◆ Assignment
Lines of the listing below that contain the string "pink" are to be returned.
********************
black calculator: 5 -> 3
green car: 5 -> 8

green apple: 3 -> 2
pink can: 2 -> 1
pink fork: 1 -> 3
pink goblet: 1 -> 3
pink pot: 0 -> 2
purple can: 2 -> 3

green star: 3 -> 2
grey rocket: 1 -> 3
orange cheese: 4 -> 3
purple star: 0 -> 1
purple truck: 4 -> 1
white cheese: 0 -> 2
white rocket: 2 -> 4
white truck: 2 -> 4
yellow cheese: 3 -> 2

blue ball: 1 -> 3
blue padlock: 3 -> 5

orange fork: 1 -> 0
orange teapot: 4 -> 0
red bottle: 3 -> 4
********************
◆ Answer box
pink can: 2 -> 1
pink fork: 1 -> 3
pink goblet: 1 -> 3
pink pot: 0 -> 2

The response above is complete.